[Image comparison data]
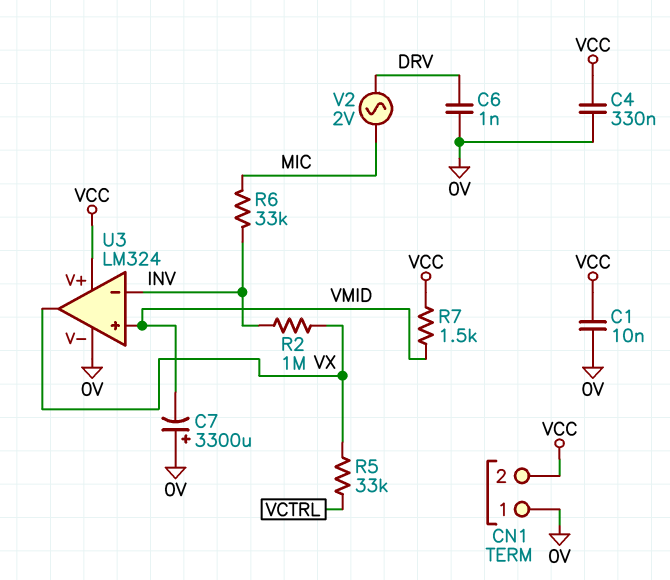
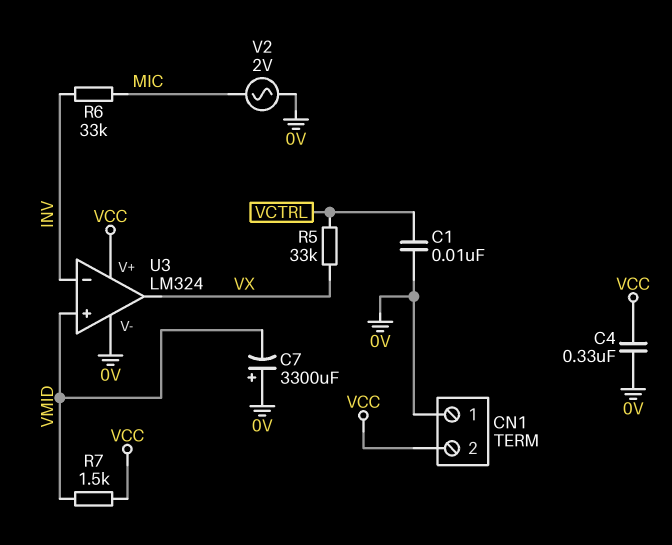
C1: 10nF (0V, VCC) -> 10nF (0V, VCTRL)
C6: 1nF (0V, DRV) -> none
R2: 1M (INV, VX) -> none
V2: AC 2V (DRV, MIC) -> AC 2V (0V, MIC)

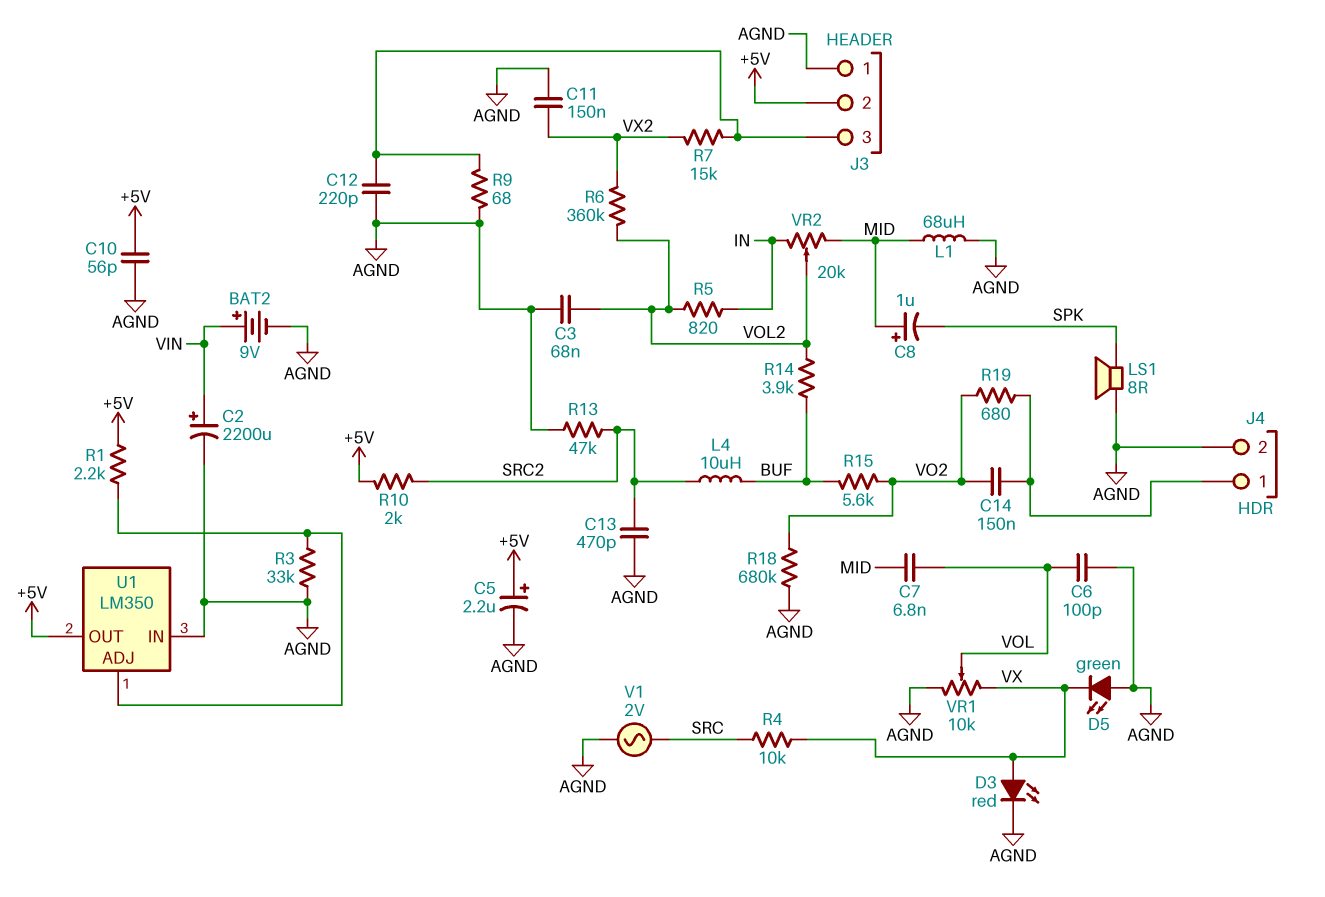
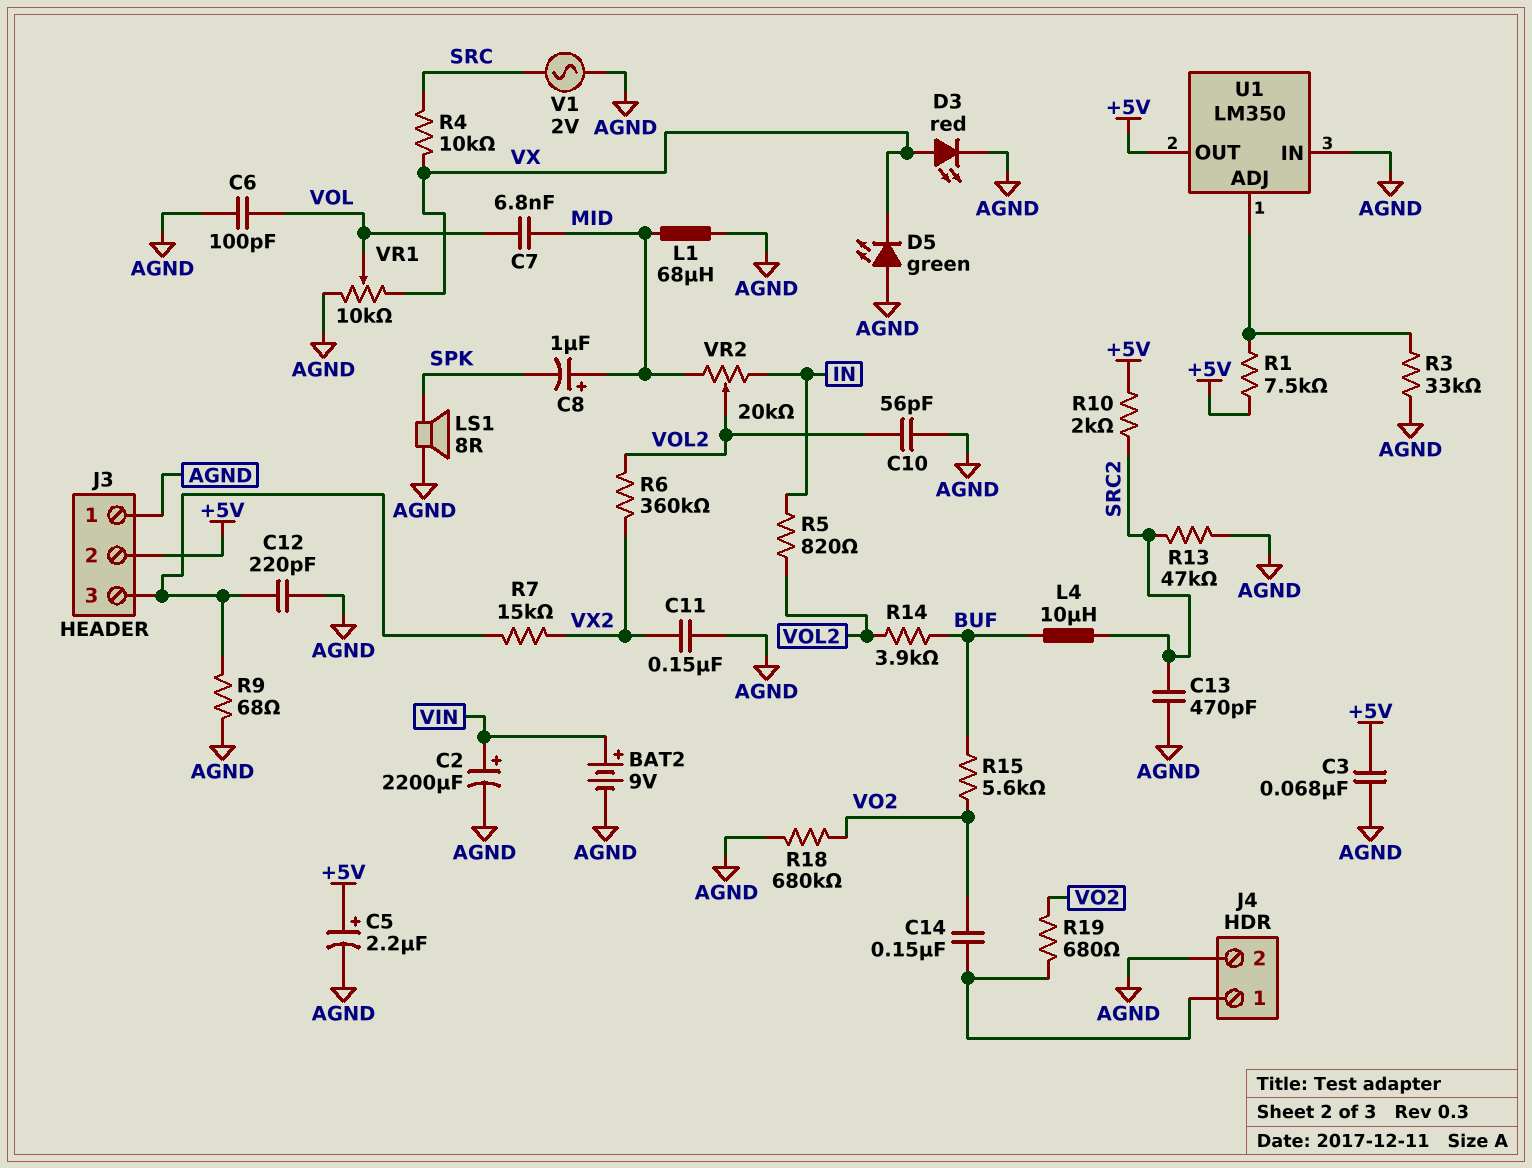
C3: 68nF (AGND, VOL2) -> 68nF (+5V, AGND)
C10: 56pF (+5V, AGND) -> 56pF (AGND, VOL2)
R1: 2.2k (+5V, U1/ADJ) -> 7.5k (+5V, U1/ADJ)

Task requirements — Please set down each entry word for word, without its images.

Solution to this problem —
C1: 10nF (0V, VCC) -> 10nF (0V, VCTRL)
C6: 1nF (0V, DRV) -> none
R2: 1M (INV, VX) -> none
V2: AC 2V (DRV, MIC) -> AC 2V (0V, MIC)

C3: 68nF (AGND, VOL2) -> 68nF (+5V, AGND)
C10: 56pF (+5V, AGND) -> 56pF (AGND, VOL2)
R1: 2.2k (+5V, U1/ADJ) -> 7.5k (+5V, U1/ADJ)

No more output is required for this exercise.